┌────────

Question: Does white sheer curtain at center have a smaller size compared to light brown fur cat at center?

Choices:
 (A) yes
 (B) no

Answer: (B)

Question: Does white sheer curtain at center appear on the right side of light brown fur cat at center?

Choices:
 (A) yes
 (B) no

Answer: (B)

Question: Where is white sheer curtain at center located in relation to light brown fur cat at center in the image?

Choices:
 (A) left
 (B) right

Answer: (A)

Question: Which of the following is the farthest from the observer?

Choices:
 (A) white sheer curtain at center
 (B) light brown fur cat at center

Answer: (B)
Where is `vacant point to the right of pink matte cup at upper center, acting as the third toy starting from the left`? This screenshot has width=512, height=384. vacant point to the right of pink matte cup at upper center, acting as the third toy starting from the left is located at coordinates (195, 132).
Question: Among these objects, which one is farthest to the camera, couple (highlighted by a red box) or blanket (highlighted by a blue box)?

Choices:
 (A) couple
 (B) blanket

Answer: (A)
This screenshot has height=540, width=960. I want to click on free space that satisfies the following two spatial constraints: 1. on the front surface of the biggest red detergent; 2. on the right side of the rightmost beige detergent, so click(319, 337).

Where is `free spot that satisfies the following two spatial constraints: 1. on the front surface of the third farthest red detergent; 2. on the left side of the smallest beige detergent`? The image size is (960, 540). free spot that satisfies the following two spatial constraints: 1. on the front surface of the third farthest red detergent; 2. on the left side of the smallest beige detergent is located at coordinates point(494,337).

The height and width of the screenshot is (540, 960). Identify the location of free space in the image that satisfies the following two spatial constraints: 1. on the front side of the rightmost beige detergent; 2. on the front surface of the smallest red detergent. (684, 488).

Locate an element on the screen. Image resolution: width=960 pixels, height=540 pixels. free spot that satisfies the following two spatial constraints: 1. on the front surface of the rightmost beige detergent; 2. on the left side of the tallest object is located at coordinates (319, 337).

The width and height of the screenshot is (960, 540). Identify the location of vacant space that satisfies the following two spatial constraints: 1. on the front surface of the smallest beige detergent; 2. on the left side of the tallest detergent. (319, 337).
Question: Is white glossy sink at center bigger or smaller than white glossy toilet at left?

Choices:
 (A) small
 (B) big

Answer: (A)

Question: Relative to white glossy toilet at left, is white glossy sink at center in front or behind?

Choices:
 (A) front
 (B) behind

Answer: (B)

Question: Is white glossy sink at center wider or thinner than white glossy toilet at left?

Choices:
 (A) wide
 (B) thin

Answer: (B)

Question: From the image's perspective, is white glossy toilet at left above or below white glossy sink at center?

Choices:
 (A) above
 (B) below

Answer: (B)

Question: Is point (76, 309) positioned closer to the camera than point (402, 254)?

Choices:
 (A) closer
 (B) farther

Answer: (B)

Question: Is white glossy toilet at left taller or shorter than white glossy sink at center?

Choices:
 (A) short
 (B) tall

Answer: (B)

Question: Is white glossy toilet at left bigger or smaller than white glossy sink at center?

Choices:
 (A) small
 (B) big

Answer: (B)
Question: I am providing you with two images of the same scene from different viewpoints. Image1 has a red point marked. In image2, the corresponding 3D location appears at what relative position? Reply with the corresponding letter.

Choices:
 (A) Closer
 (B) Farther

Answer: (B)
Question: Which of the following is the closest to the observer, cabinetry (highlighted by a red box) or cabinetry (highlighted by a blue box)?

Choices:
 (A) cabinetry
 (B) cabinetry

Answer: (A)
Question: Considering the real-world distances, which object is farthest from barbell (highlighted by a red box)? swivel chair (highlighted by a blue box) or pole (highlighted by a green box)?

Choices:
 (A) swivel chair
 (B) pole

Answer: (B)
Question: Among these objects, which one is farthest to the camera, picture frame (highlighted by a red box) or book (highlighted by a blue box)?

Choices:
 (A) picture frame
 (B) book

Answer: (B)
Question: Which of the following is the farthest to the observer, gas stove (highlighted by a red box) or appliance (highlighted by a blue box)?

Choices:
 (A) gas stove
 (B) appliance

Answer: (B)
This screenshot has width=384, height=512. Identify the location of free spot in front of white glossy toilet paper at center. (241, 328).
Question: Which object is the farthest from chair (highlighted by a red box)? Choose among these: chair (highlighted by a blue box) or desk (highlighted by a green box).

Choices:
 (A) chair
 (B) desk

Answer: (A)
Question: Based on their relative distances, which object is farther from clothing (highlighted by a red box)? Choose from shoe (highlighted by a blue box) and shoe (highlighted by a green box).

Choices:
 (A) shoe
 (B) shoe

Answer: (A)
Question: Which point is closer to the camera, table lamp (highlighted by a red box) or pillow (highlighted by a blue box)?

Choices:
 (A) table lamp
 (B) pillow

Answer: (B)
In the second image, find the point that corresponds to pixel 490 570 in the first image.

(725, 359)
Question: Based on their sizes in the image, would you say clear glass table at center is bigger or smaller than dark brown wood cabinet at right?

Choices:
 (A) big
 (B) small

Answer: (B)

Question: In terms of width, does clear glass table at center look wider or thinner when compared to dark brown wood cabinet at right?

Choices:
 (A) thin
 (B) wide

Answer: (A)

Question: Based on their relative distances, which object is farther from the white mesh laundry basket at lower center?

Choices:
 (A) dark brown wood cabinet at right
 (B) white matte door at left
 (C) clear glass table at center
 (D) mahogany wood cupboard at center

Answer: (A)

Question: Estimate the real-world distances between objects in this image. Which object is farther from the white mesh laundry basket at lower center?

└────────

- Exercise instructions: Reproduce all of the items above word for word, without any alteration.

- Result of the task:
Question: Does white sheer curtain at center have a smaller size compared to light brown fur cat at center?

Choices:
 (A) yes
 (B) no

Answer: (B)

Question: Does white sheer curtain at center appear on the right side of light brown fur cat at center?

Choices:
 (A) yes
 (B) no

Answer: (B)

Question: Where is white sheer curtain at center located in relation to light brown fur cat at center in the image?

Choices:
 (A) left
 (B) right

Answer: (A)

Question: Which of the following is the farthest from the observer?

Choices:
 (A) white sheer curtain at center
 (B) light brown fur cat at center

Answer: (B)
Where is `vacant point to the right of pink matte cup at upper center, acting as the third toy starting from the left`? This screenshot has width=512, height=384. vacant point to the right of pink matte cup at upper center, acting as the third toy starting from the left is located at coordinates (195, 132).
Question: Among these objects, which one is farthest to the camera, couple (highlighted by a red box) or blanket (highlighted by a blue box)?

Choices:
 (A) couple
 (B) blanket

Answer: (A)
This screenshot has height=540, width=960. I want to click on free space that satisfies the following two spatial constraints: 1. on the front surface of the biggest red detergent; 2. on the right side of the rightmost beige detergent, so click(319, 337).

Where is `free spot that satisfies the following two spatial constraints: 1. on the front surface of the third farthest red detergent; 2. on the left side of the smallest beige detergent`? The image size is (960, 540). free spot that satisfies the following two spatial constraints: 1. on the front surface of the third farthest red detergent; 2. on the left side of the smallest beige detergent is located at coordinates point(494,337).

The height and width of the screenshot is (540, 960). Identify the location of free space in the image that satisfies the following two spatial constraints: 1. on the front side of the rightmost beige detergent; 2. on the front surface of the smallest red detergent. (684, 488).

Locate an element on the screen. Image resolution: width=960 pixels, height=540 pixels. free spot that satisfies the following two spatial constraints: 1. on the front surface of the rightmost beige detergent; 2. on the left side of the tallest object is located at coordinates (319, 337).

The width and height of the screenshot is (960, 540). Identify the location of vacant space that satisfies the following two spatial constraints: 1. on the front surface of the smallest beige detergent; 2. on the left side of the tallest detergent. (319, 337).
Question: Is white glossy sink at center bigger or smaller than white glossy toilet at left?

Choices:
 (A) small
 (B) big

Answer: (A)

Question: Relative to white glossy toilet at left, is white glossy sink at center in front or behind?

Choices:
 (A) front
 (B) behind

Answer: (B)

Question: Is white glossy sink at center wider or thinner than white glossy toilet at left?

Choices:
 (A) wide
 (B) thin

Answer: (B)

Question: From the image's perspective, is white glossy toilet at left above or below white glossy sink at center?

Choices:
 (A) above
 (B) below

Answer: (B)

Question: Is point (76, 309) positioned closer to the camera than point (402, 254)?

Choices:
 (A) closer
 (B) farther

Answer: (B)

Question: Is white glossy toilet at left taller or shorter than white glossy sink at center?

Choices:
 (A) short
 (B) tall

Answer: (B)

Question: Is white glossy toilet at left bigger or smaller than white glossy sink at center?

Choices:
 (A) small
 (B) big

Answer: (B)
Question: I am providing you with two images of the same scene from different viewpoints. Image1 has a red point marked. In image2, the corresponding 3D location appears at what relative position? Reply with the corresponding letter.

Choices:
 (A) Closer
 (B) Farther

Answer: (B)
Question: Which of the following is the closest to the observer, cabinetry (highlighted by a red box) or cabinetry (highlighted by a blue box)?

Choices:
 (A) cabinetry
 (B) cabinetry

Answer: (A)
Question: Considering the real-world distances, which object is farthest from barbell (highlighted by a red box)? swivel chair (highlighted by a blue box) or pole (highlighted by a green box)?

Choices:
 (A) swivel chair
 (B) pole

Answer: (B)
Question: Among these objects, which one is farthest to the camera, picture frame (highlighted by a red box) or book (highlighted by a blue box)?

Choices:
 (A) picture frame
 (B) book

Answer: (B)
Question: Which of the following is the farthest to the observer, gas stove (highlighted by a red box) or appliance (highlighted by a blue box)?

Choices:
 (A) gas stove
 (B) appliance

Answer: (B)
This screenshot has width=384, height=512. Identify the location of free spot in front of white glossy toilet paper at center. (241, 328).
Question: Which object is the farthest from chair (highlighted by a red box)? Choose among these: chair (highlighted by a blue box) or desk (highlighted by a green box).

Choices:
 (A) chair
 (B) desk

Answer: (A)
Question: Based on their relative distances, which object is farther from clothing (highlighted by a red box)? Choose from shoe (highlighted by a blue box) and shoe (highlighted by a green box).

Choices:
 (A) shoe
 (B) shoe

Answer: (A)
Question: Which point is closer to the camera, table lamp (highlighted by a red box) or pillow (highlighted by a blue box)?

Choices:
 (A) table lamp
 (B) pillow

Answer: (B)
In the second image, find the point that corresponds to pixel 490 570 in the first image.

(725, 359)
Question: Based on their sizes in the image, would you say clear glass table at center is bigger or smaller than dark brown wood cabinet at right?

Choices:
 (A) big
 (B) small

Answer: (B)

Question: In terms of width, does clear glass table at center look wider or thinner when compared to dark brown wood cabinet at right?

Choices:
 (A) thin
 (B) wide

Answer: (A)

Question: Based on their relative distances, which object is farther from the white mesh laundry basket at lower center?

Choices:
 (A) dark brown wood cabinet at right
 (B) white matte door at left
 (C) clear glass table at center
 (D) mahogany wood cupboard at center

Answer: (A)

Question: Estimate the real-world distances between objects in this image. Which object is farther from the white mesh laundry basket at lower center?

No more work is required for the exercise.